Task brief
With every mark kept, transcribe all of the records.

Scene edit records
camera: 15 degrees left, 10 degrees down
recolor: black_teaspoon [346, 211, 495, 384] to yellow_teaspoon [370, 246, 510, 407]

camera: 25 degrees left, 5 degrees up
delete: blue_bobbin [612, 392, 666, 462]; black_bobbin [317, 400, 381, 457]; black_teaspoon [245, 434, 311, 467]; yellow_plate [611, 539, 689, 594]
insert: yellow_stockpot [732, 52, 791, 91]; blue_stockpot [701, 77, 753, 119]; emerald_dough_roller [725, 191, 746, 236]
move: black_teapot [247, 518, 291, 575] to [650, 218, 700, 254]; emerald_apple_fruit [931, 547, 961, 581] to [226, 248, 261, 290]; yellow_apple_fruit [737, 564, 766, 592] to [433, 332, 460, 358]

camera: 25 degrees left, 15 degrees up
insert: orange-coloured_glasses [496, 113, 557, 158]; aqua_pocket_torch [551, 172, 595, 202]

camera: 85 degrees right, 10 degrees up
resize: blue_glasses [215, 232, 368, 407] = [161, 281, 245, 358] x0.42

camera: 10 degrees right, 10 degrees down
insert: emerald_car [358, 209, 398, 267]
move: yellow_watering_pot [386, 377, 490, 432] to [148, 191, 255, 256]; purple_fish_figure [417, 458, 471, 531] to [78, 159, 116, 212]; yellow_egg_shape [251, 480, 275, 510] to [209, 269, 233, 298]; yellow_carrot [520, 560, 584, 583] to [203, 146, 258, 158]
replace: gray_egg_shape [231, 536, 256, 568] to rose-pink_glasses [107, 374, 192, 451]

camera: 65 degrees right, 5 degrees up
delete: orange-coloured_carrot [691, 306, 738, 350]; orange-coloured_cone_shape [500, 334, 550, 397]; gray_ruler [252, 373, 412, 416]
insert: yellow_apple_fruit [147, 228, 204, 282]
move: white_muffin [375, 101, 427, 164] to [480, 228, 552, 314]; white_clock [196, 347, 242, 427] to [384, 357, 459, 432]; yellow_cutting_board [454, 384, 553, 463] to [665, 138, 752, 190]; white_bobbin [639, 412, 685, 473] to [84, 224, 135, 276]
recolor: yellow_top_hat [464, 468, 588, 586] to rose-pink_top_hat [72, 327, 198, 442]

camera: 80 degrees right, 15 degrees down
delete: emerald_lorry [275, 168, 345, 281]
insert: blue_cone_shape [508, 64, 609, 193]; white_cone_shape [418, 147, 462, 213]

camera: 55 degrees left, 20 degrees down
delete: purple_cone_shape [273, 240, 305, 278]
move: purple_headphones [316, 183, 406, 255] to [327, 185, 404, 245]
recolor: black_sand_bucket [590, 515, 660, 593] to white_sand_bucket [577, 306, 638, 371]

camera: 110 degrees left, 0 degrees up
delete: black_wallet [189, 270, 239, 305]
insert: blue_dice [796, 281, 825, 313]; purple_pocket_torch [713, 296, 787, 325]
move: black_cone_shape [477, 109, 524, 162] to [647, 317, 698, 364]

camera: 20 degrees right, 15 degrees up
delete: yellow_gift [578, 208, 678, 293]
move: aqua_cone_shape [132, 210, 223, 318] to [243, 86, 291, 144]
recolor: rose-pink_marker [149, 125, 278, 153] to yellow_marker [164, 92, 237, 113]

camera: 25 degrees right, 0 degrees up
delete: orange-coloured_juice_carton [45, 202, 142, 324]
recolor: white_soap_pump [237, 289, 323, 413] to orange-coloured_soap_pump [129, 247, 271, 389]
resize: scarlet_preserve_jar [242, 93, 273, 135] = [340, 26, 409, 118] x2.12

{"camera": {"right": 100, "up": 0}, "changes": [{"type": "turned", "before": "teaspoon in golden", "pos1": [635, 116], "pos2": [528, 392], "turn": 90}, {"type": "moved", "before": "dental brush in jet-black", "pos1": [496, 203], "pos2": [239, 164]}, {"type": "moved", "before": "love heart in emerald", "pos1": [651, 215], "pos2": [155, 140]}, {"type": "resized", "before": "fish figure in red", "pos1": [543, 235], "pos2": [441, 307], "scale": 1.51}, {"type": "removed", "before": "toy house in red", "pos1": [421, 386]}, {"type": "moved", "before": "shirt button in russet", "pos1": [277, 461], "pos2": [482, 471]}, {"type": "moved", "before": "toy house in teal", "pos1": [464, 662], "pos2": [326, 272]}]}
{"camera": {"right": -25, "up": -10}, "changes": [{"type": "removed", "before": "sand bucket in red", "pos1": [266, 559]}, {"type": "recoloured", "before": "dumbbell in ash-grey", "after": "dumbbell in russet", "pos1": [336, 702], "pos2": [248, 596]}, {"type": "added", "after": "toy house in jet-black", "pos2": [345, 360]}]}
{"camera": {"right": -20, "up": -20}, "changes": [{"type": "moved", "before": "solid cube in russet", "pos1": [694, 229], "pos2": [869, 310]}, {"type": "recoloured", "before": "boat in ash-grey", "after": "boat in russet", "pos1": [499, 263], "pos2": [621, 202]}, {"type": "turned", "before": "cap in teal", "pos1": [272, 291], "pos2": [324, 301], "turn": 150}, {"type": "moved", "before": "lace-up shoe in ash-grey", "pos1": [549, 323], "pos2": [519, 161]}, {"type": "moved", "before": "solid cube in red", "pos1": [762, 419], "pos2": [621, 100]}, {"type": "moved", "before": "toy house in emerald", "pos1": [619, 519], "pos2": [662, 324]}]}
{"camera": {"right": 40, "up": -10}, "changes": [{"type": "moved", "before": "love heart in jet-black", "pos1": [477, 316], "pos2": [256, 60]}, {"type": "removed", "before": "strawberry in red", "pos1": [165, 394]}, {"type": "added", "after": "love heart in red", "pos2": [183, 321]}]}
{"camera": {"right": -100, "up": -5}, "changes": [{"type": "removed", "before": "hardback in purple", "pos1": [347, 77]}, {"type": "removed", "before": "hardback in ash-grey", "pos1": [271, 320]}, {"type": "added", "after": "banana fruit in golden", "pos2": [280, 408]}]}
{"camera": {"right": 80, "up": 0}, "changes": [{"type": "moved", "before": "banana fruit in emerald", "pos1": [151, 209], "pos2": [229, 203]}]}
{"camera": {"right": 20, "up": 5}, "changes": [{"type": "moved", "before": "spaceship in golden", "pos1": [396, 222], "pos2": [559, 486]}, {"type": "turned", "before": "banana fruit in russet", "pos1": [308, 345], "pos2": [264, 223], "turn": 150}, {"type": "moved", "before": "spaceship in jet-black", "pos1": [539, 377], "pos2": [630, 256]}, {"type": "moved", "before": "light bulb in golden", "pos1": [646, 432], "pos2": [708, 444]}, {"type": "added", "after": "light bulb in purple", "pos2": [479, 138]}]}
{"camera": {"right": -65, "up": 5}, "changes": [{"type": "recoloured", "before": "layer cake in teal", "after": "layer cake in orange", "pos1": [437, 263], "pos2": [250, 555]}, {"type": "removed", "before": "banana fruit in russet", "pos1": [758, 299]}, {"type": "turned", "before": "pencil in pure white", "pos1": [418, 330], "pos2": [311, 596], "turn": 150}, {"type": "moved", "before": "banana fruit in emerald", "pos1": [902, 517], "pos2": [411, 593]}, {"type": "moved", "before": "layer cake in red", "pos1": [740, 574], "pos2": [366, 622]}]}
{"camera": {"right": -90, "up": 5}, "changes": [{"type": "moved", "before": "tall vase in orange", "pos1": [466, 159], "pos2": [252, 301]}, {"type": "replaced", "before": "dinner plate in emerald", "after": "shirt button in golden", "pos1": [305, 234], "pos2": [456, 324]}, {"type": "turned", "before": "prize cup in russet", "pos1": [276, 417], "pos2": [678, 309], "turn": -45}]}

Response
camera: 15 degrees left, 10 degrees down
recolor: black_teaspoon [346, 211, 495, 384] to yellow_teaspoon [370, 246, 510, 407]

camera: 25 degrees left, 5 degrees up
delete: blue_bobbin [612, 392, 666, 462]; black_bobbin [317, 400, 381, 457]; black_teaspoon [245, 434, 311, 467]; yellow_plate [611, 539, 689, 594]
insert: yellow_stockpot [732, 52, 791, 91]; blue_stockpot [701, 77, 753, 119]; emerald_dough_roller [725, 191, 746, 236]
move: black_teapot [247, 518, 291, 575] to [650, 218, 700, 254]; emerald_apple_fruit [931, 547, 961, 581] to [226, 248, 261, 290]; yellow_apple_fruit [737, 564, 766, 592] to [433, 332, 460, 358]

camera: 25 degrees left, 15 degrees up
insert: orange-coloured_glasses [496, 113, 557, 158]; aqua_pocket_torch [551, 172, 595, 202]

camera: 85 degrees right, 10 degrees up
resize: blue_glasses [215, 232, 368, 407] = [161, 281, 245, 358] x0.42

camera: 10 degrees right, 10 degrees down
insert: emerald_car [358, 209, 398, 267]
move: yellow_watering_pot [386, 377, 490, 432] to [148, 191, 255, 256]; purple_fish_figure [417, 458, 471, 531] to [78, 159, 116, 212]; yellow_egg_shape [251, 480, 275, 510] to [209, 269, 233, 298]; yellow_carrot [520, 560, 584, 583] to [203, 146, 258, 158]
replace: gray_egg_shape [231, 536, 256, 568] to rose-pink_glasses [107, 374, 192, 451]

camera: 65 degrees right, 5 degrees up
delete: orange-coloured_carrot [691, 306, 738, 350]; orange-coloured_cone_shape [500, 334, 550, 397]; gray_ruler [252, 373, 412, 416]
insert: yellow_apple_fruit [147, 228, 204, 282]
move: white_muffin [375, 101, 427, 164] to [480, 228, 552, 314]; white_clock [196, 347, 242, 427] to [384, 357, 459, 432]; yellow_cutting_board [454, 384, 553, 463] to [665, 138, 752, 190]; white_bobbin [639, 412, 685, 473] to [84, 224, 135, 276]
recolor: yellow_top_hat [464, 468, 588, 586] to rose-pink_top_hat [72, 327, 198, 442]

camera: 80 degrees right, 15 degrees down
delete: emerald_lorry [275, 168, 345, 281]
insert: blue_cone_shape [508, 64, 609, 193]; white_cone_shape [418, 147, 462, 213]

camera: 55 degrees left, 20 degrees down
delete: purple_cone_shape [273, 240, 305, 278]
move: purple_headphones [316, 183, 406, 255] to [327, 185, 404, 245]
recolor: black_sand_bucket [590, 515, 660, 593] to white_sand_bucket [577, 306, 638, 371]

camera: 110 degrees left, 0 degrees up
delete: black_wallet [189, 270, 239, 305]
insert: blue_dice [796, 281, 825, 313]; purple_pocket_torch [713, 296, 787, 325]
move: black_cone_shape [477, 109, 524, 162] to [647, 317, 698, 364]

camera: 20 degrees right, 15 degrees up
delete: yellow_gift [578, 208, 678, 293]
move: aqua_cone_shape [132, 210, 223, 318] to [243, 86, 291, 144]
recolor: rose-pink_marker [149, 125, 278, 153] to yellow_marker [164, 92, 237, 113]

camera: 25 degrees right, 0 degrees up
delete: orange-coloured_juice_carton [45, 202, 142, 324]
recolor: white_soap_pump [237, 289, 323, 413] to orange-coloured_soap_pump [129, 247, 271, 389]
resize: scarlet_preserve_jar [242, 93, 273, 135] = [340, 26, 409, 118] x2.12

{"camera": {"right": 100, "up": 0}, "changes": [{"type": "turned", "before": "teaspoon in golden", "pos1": [635, 116], "pos2": [528, 392], "turn": 90}, {"type": "moved", "before": "dental brush in jet-black", "pos1": [496, 203], "pos2": [239, 164]}, {"type": "moved", "before": "love heart in emerald", "pos1": [651, 215], "pos2": [155, 140]}, {"type": "resized", "before": "fish figure in red", "pos1": [543, 235], "pos2": [441, 307], "scale": 1.51}, {"type": "removed", "before": "toy house in red", "pos1": [421, 386]}, {"type": "moved", "before": "shirt button in russet", "pos1": [277, 461], "pos2": [482, 471]}, {"type": "moved", "before": "toy house in teal", "pos1": [464, 662], "pos2": [326, 272]}]}
{"camera": {"right": -25, "up": -10}, "changes": [{"type": "removed", "before": "sand bucket in red", "pos1": [266, 559]}, {"type": "recoloured", "before": "dumbbell in ash-grey", "after": "dumbbell in russet", "pos1": [336, 702], "pos2": [248, 596]}, {"type": "added", "after": "toy house in jet-black", "pos2": [345, 360]}]}
{"camera": {"right": -20, "up": -20}, "changes": [{"type": "moved", "before": "solid cube in russet", "pos1": [694, 229], "pos2": [869, 310]}, {"type": "recoloured", "before": "boat in ash-grey", "after": "boat in russet", "pos1": [499, 263], "pos2": [621, 202]}, {"type": "turned", "before": "cap in teal", "pos1": [272, 291], "pos2": [324, 301], "turn": 150}, {"type": "moved", "before": "lace-up shoe in ash-grey", "pos1": [549, 323], "pos2": [519, 161]}, {"type": "moved", "before": "solid cube in red", "pos1": [762, 419], "pos2": [621, 100]}, {"type": "moved", "before": "toy house in emerald", "pos1": [619, 519], "pos2": [662, 324]}]}
{"camera": {"right": 40, "up": -10}, "changes": [{"type": "moved", "before": "love heart in jet-black", "pos1": [477, 316], "pos2": [256, 60]}, {"type": "removed", "before": "strawberry in red", "pos1": [165, 394]}, {"type": "added", "after": "love heart in red", "pos2": [183, 321]}]}
{"camera": {"right": -100, "up": -5}, "changes": [{"type": "removed", "before": "hardback in purple", "pos1": [347, 77]}, {"type": "removed", "before": "hardback in ash-grey", "pos1": [271, 320]}, {"type": "added", "after": "banana fruit in golden", "pos2": [280, 408]}]}
{"camera": {"right": 80, "up": 0}, "changes": [{"type": "moved", "before": "banana fruit in emerald", "pos1": [151, 209], "pos2": [229, 203]}]}
{"camera": {"right": 20, "up": 5}, "changes": [{"type": "moved", "before": "spaceship in golden", "pos1": [396, 222], "pos2": [559, 486]}, {"type": "turned", "before": "banana fruit in russet", "pos1": [308, 345], "pos2": [264, 223], "turn": 150}, {"type": "moved", "before": "spaceship in jet-black", "pos1": [539, 377], "pos2": [630, 256]}, {"type": "moved", "before": "light bulb in golden", "pos1": [646, 432], "pos2": [708, 444]}, {"type": "added", "after": "light bulb in purple", "pos2": [479, 138]}]}
{"camera": {"right": -65, "up": 5}, "changes": [{"type": "recoloured", "before": "layer cake in teal", "after": "layer cake in orange", "pos1": [437, 263], "pos2": [250, 555]}, {"type": "removed", "before": "banana fruit in russet", "pos1": [758, 299]}, {"type": "turned", "before": "pencil in pure white", "pos1": [418, 330], "pos2": [311, 596], "turn": 150}, {"type": "moved", "before": "banana fruit in emerald", "pos1": [902, 517], "pos2": [411, 593]}, {"type": "moved", "before": "layer cake in red", "pos1": [740, 574], "pos2": [366, 622]}]}
{"camera": {"right": -90, "up": 5}, "changes": [{"type": "moved", "before": "tall vase in orange", "pos1": [466, 159], "pos2": [252, 301]}, {"type": "replaced", "before": "dinner plate in emerald", "after": "shirt button in golden", "pos1": [305, 234], "pos2": [456, 324]}, {"type": "turned", "before": "prize cup in russet", "pos1": [276, 417], "pos2": [678, 309], "turn": -45}]}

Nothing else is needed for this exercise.